• **RECORDS FOR THE TASK**:
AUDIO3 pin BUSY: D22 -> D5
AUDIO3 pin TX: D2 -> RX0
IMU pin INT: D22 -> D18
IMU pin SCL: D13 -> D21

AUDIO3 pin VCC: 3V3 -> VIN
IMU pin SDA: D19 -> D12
* * *
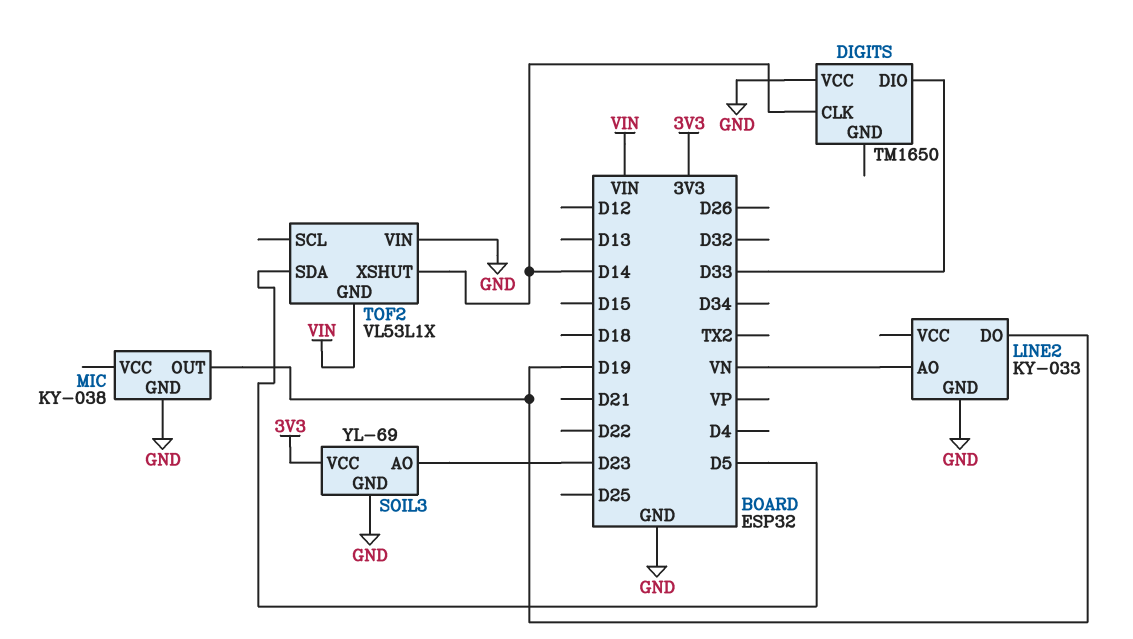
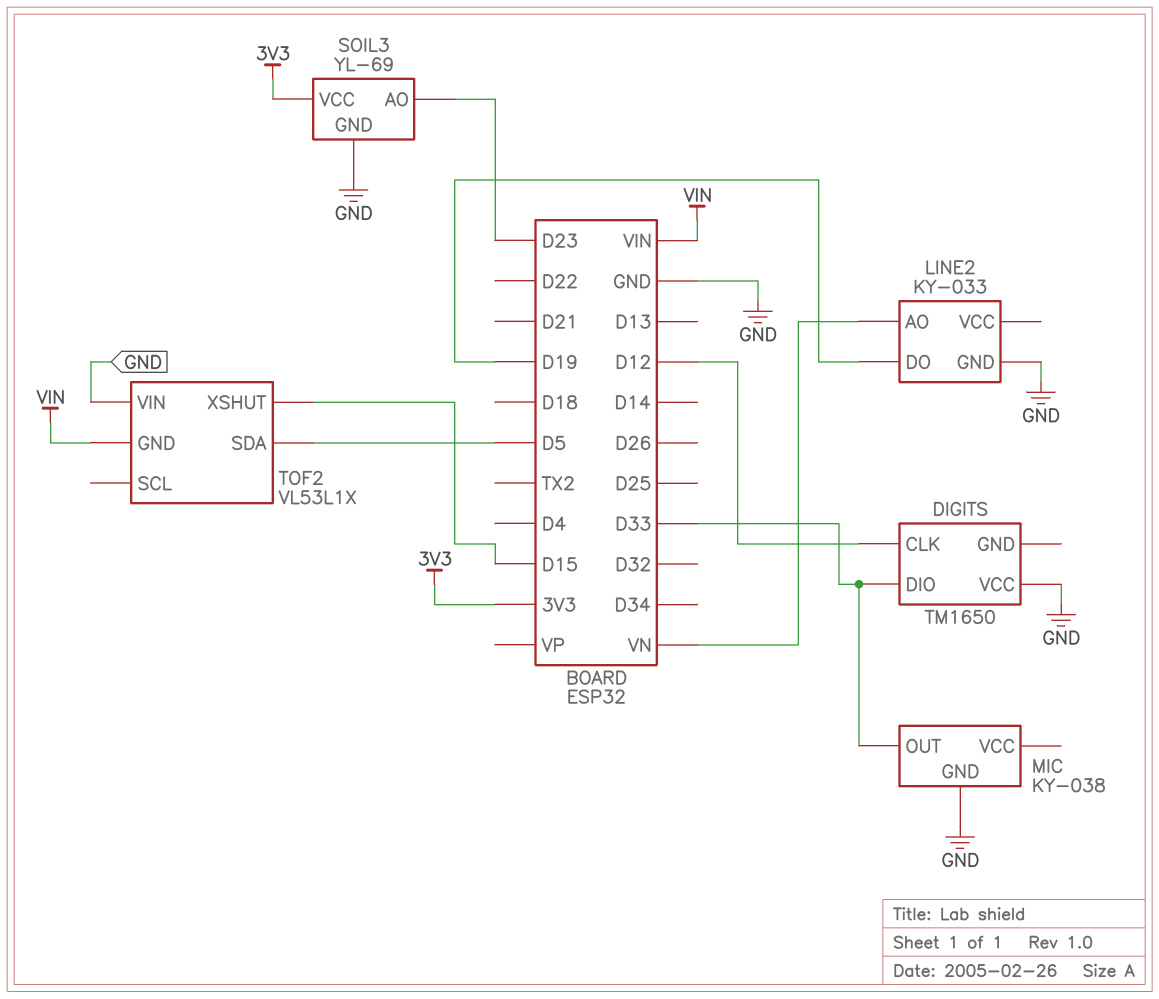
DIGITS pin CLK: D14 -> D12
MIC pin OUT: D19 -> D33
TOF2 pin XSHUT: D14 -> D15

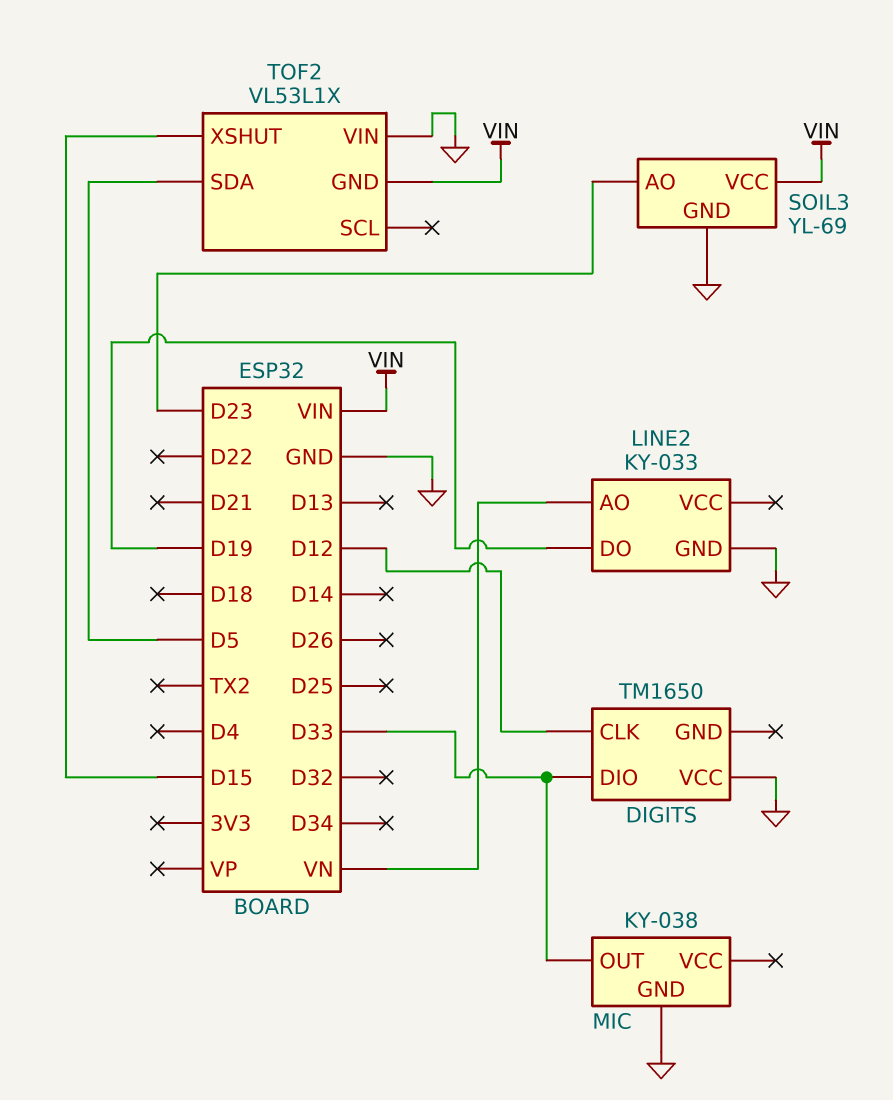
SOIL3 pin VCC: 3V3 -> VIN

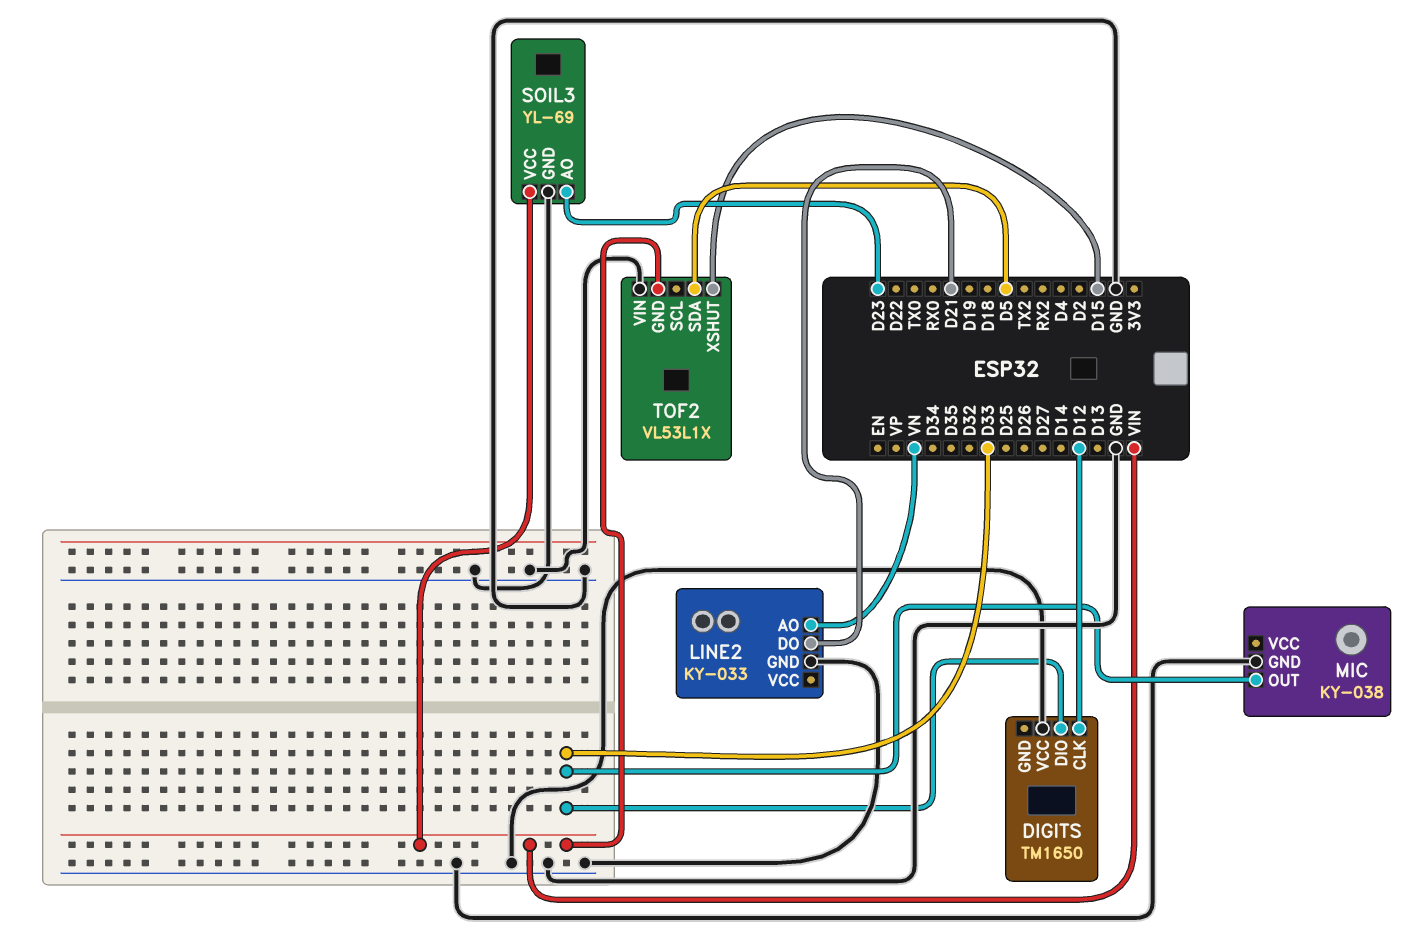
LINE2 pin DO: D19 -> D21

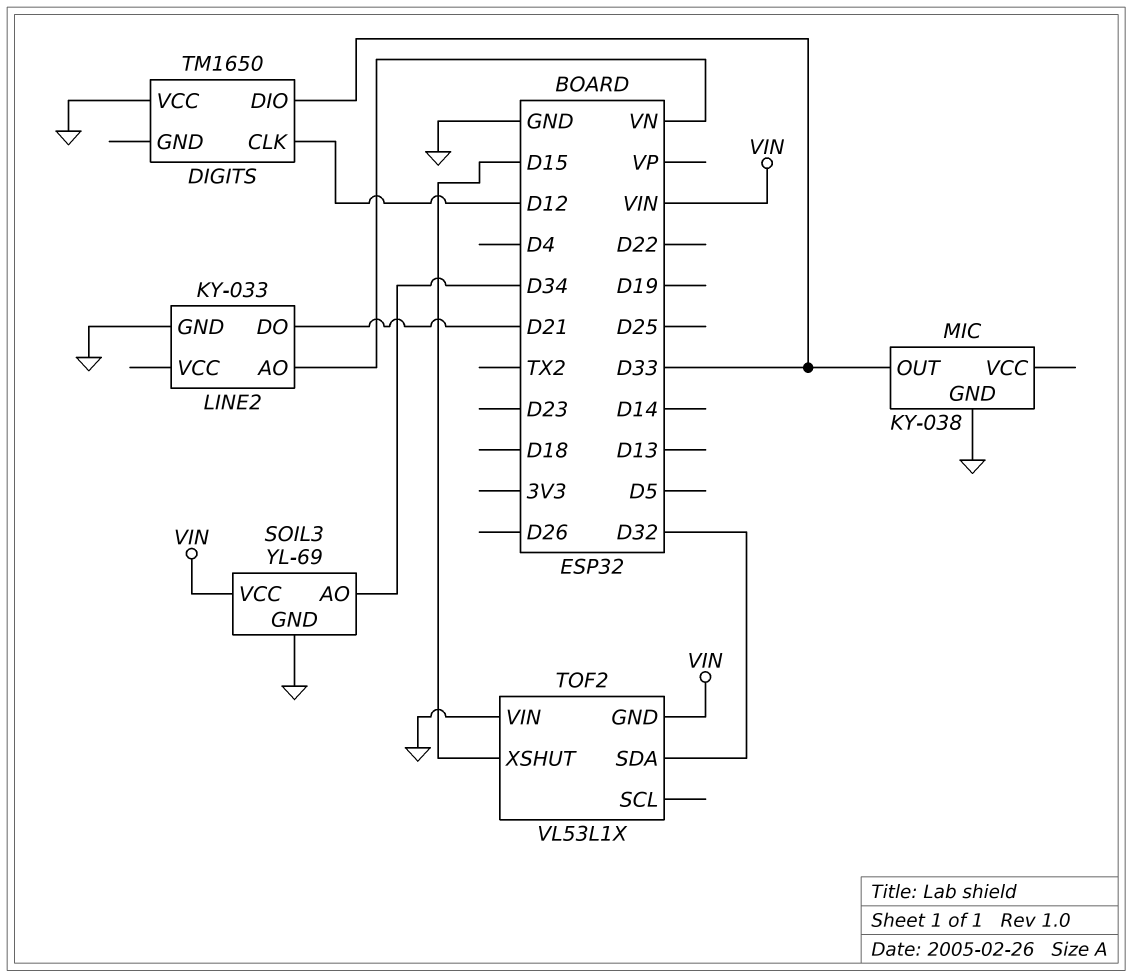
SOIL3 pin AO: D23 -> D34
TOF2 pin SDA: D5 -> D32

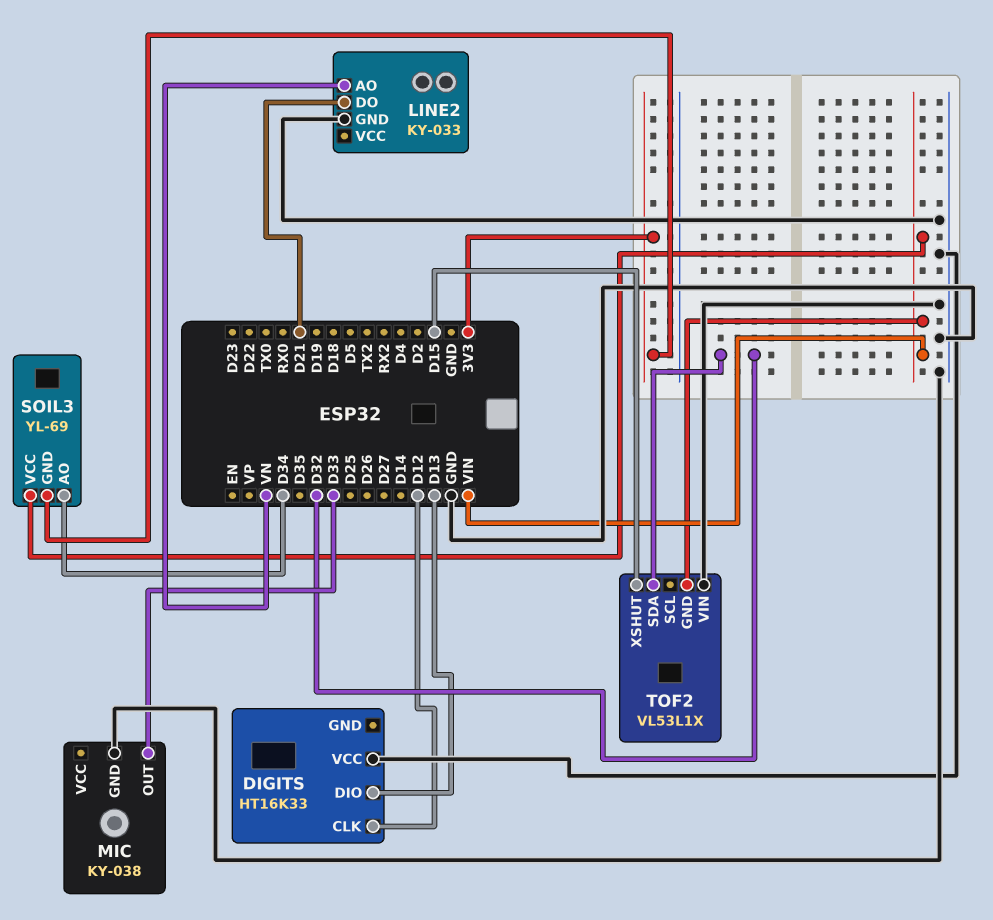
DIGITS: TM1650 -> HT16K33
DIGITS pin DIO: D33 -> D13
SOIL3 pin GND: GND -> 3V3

• **AIM OF THE TASK**: Each line above from the one with "AUDIO3 pin BUSY: D22 -> D5" up to and including the one with "IMU pin SDA: D19 -> D12" must be set down exactly, and no line outside that span may appear.

• **PROBLEM SOLUTION**:
AUDIO3 pin BUSY: D22 -> D5
AUDIO3 pin TX: D2 -> RX0
IMU pin INT: D22 -> D18
IMU pin SCL: D13 -> D21

AUDIO3 pin VCC: 3V3 -> VIN
IMU pin SDA: D19 -> D12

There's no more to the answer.